[Data extracted from a collection]
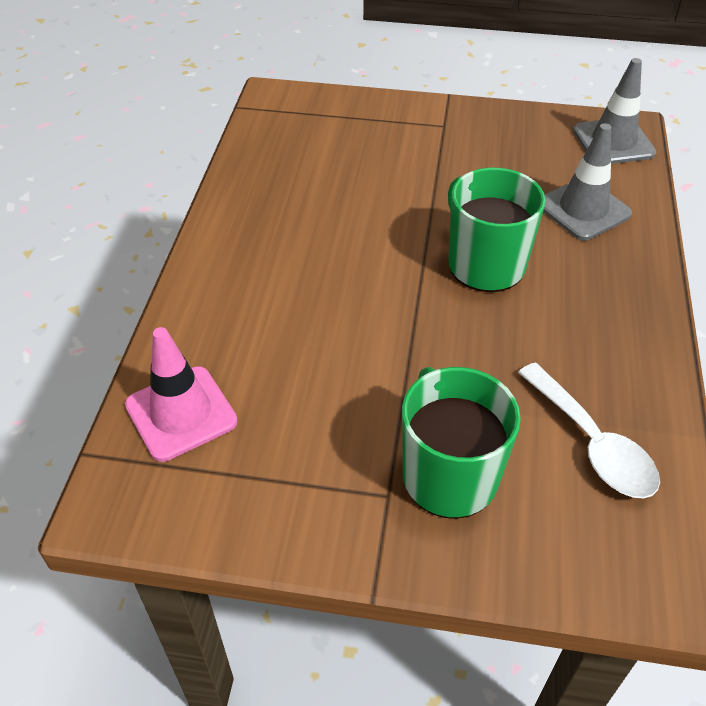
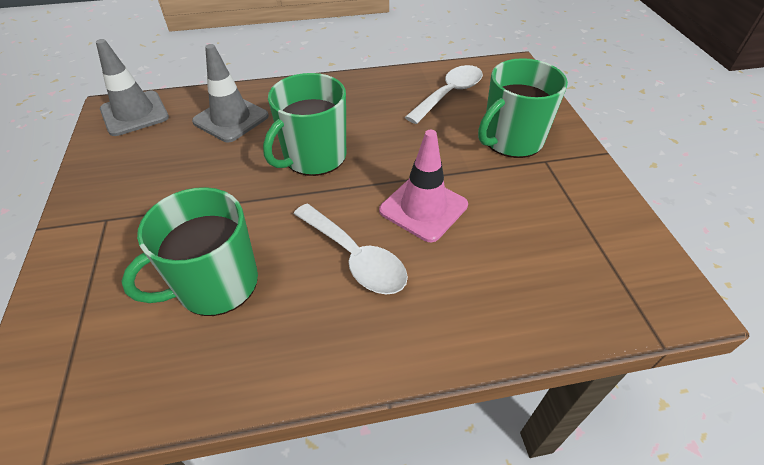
camera: 110 degrees left, 0 degrees up
(181, 413) = (574, 291): pink traffic cone -> pink traffic cone (423, 208)
(317, 264) = (355, 257): none -> white spoon
(334, 178) = (216, 284): none -> green mug

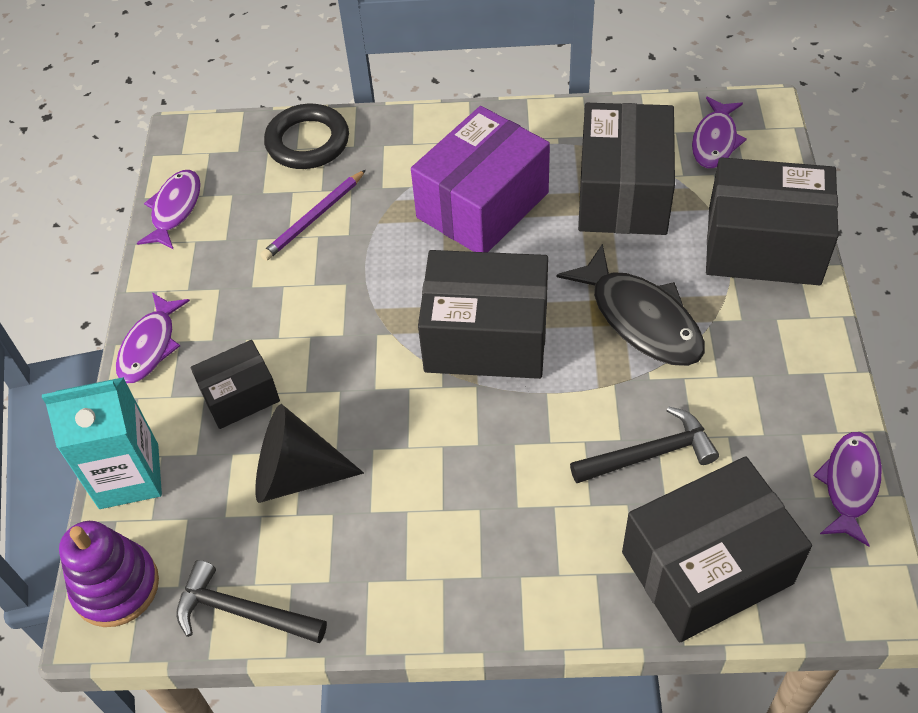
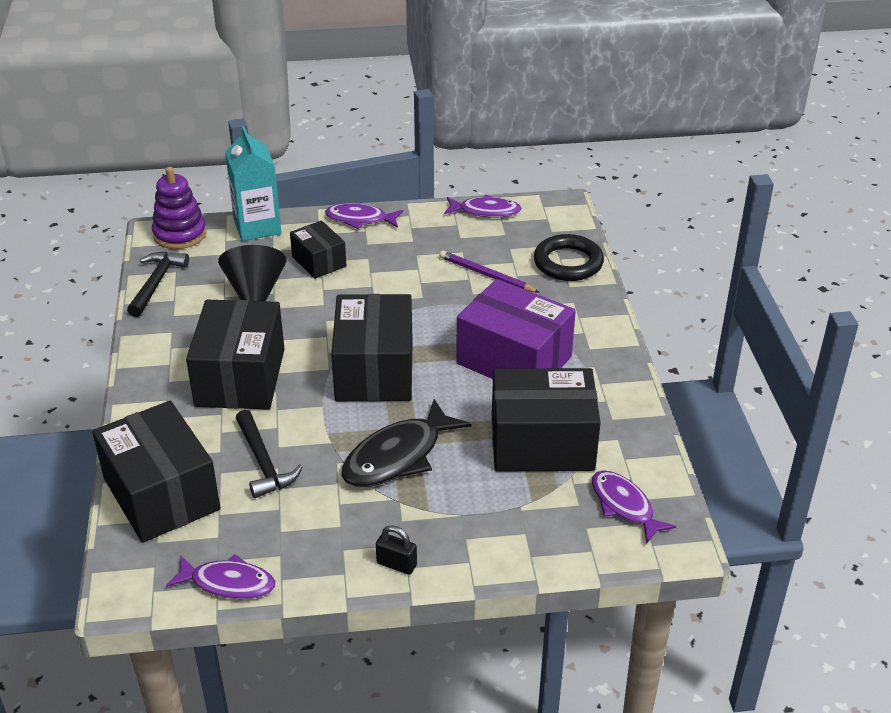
camera: 80 degrees right, 15 degrees down
(715, 141) = (624, 506): purple fish -> purple fish turned 45 degrees clockwise
(763, 246) = (490, 537): black box -> black box (240, 377)
(807, 326) = (396, 564): none -> black padlock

## AIM OF THE EXERCISE
Take every line from the data that includes the word "black".

## TASK RESULT
(763, 246) = (490, 537): black box -> black box (240, 377)
(807, 326) = (396, 564): none -> black padlock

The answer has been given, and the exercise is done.